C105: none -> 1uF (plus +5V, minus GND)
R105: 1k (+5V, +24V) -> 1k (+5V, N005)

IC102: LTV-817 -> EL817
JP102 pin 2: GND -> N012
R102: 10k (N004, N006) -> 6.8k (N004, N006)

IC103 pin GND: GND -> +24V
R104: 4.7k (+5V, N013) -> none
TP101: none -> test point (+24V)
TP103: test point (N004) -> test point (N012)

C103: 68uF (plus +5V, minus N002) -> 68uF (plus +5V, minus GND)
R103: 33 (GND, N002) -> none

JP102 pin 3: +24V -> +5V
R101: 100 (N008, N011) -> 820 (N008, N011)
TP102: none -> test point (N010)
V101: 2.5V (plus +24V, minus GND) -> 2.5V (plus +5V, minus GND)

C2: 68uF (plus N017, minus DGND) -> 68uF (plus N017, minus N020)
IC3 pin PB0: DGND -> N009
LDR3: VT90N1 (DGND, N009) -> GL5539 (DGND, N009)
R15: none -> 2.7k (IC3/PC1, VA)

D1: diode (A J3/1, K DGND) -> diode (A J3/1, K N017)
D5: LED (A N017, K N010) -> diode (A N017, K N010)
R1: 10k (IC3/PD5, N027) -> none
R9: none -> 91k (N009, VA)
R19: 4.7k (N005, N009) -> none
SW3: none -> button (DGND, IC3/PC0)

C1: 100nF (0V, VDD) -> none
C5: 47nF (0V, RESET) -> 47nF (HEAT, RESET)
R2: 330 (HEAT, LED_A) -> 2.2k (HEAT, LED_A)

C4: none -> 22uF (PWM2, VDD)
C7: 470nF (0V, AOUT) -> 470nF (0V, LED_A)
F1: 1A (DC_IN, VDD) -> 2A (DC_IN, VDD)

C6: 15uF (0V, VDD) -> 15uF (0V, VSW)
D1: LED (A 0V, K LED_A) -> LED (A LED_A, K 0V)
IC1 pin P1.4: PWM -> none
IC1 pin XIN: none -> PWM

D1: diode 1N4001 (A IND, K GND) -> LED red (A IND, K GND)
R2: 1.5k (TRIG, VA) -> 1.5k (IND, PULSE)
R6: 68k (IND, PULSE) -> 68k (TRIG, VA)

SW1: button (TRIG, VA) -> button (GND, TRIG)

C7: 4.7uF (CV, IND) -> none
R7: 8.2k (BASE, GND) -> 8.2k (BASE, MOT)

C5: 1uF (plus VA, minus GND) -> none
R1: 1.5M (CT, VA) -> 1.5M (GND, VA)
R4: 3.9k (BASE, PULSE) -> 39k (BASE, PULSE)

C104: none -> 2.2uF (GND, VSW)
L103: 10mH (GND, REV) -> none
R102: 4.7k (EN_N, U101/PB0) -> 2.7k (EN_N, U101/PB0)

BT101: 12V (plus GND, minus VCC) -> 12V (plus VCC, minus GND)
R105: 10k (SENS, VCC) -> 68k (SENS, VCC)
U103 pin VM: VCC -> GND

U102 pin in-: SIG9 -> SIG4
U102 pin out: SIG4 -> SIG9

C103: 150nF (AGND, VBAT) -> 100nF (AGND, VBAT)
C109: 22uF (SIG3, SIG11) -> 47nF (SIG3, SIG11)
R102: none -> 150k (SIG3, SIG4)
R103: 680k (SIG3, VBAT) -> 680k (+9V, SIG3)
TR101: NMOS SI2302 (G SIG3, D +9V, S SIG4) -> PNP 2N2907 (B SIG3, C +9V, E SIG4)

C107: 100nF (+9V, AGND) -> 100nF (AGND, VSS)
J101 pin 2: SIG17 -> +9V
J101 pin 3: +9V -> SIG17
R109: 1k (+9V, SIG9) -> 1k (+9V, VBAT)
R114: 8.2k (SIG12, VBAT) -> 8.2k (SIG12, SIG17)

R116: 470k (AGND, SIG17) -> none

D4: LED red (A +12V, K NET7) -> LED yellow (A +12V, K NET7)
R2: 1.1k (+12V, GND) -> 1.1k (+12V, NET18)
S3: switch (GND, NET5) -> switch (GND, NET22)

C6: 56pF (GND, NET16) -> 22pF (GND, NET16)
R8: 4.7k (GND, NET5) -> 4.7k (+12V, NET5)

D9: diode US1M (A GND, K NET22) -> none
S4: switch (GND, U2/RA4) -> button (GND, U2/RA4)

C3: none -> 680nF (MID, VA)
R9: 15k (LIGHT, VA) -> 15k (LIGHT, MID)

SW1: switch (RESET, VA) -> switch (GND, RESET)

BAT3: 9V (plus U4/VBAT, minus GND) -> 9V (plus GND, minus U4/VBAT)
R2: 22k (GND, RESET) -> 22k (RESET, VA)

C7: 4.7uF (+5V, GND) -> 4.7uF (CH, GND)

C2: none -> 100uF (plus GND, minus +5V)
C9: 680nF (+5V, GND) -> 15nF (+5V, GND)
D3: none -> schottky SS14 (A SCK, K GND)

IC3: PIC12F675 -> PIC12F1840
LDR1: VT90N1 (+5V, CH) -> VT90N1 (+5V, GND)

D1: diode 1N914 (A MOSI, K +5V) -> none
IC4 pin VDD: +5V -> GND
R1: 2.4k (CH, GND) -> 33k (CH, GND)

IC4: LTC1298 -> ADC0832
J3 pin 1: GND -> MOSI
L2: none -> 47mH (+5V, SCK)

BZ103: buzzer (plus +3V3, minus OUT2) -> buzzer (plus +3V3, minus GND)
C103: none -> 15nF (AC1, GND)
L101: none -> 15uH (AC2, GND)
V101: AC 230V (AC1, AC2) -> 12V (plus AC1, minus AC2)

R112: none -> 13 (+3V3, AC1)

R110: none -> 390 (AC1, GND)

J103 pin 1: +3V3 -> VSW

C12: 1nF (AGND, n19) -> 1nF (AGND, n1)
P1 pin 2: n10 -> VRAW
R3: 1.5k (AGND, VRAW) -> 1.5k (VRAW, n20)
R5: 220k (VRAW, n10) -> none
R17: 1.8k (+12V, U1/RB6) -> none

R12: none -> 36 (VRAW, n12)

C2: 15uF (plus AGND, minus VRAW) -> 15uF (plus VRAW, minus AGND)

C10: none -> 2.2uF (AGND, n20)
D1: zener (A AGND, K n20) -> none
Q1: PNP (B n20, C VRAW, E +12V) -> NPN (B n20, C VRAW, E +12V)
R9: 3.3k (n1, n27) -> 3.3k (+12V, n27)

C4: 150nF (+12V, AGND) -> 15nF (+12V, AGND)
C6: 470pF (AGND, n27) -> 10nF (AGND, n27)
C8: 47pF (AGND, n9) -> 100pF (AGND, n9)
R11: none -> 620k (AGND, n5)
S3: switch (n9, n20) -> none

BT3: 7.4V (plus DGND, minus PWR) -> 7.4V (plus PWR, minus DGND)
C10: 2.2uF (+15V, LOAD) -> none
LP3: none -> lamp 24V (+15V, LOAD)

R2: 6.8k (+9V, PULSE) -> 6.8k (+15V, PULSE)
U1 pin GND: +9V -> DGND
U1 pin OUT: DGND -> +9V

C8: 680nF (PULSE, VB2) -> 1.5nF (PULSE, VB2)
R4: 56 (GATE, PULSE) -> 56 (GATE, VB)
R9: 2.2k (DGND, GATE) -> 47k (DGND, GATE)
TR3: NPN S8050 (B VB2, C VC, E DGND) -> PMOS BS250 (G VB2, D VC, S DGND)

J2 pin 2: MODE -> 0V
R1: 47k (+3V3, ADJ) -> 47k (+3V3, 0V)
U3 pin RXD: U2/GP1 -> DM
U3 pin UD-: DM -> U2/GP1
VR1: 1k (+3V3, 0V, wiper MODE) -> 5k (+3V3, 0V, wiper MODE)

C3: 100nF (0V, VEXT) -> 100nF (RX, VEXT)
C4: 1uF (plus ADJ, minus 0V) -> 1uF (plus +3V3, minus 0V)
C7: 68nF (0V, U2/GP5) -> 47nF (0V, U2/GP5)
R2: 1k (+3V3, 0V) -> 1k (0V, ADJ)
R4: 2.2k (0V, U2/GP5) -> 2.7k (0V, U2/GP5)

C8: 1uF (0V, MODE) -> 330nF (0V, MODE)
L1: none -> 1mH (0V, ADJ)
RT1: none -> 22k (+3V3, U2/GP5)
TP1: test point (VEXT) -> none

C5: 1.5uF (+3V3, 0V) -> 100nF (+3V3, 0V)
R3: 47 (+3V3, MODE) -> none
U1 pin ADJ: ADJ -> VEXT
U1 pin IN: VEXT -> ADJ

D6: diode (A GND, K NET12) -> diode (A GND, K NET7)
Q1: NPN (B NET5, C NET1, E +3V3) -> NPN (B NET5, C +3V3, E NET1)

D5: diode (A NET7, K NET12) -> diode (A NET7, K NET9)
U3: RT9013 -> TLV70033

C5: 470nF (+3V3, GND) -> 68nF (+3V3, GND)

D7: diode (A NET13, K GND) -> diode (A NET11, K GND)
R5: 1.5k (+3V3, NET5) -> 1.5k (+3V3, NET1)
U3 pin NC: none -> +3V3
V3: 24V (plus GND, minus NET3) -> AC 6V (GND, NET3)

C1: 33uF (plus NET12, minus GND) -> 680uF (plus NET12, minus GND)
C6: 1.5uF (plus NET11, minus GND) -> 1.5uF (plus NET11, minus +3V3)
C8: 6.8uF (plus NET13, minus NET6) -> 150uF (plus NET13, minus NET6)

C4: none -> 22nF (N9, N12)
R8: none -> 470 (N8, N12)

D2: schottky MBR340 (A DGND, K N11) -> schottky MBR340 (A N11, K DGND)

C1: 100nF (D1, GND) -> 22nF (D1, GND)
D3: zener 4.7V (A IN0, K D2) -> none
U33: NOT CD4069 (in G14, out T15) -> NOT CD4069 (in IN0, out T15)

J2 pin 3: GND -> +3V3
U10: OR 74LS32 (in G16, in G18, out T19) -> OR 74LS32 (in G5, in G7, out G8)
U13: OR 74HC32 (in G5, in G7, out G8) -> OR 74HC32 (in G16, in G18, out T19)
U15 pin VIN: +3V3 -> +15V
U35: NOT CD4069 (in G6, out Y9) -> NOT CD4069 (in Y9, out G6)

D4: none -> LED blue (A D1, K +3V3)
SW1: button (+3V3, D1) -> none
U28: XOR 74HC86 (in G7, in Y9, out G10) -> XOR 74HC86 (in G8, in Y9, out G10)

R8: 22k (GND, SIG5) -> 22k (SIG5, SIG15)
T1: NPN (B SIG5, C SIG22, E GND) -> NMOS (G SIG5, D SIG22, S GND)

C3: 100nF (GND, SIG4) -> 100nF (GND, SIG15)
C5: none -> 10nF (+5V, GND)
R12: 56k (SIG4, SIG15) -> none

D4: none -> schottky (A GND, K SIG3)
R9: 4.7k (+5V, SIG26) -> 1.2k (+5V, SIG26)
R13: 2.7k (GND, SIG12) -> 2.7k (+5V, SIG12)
-=-=-=-=-
**Work to be completed**.
Would you please copy all lines in the data that contain the word "button"?

**Exercise response**.
SW3: none -> button (DGND, IC3/PC0)
SW1: button (TRIG, VA) -> button (GND, TRIG)
S4: switch (GND, U2/RA4) -> button (GND, U2/RA4)
SW1: button (+3V3, D1) -> none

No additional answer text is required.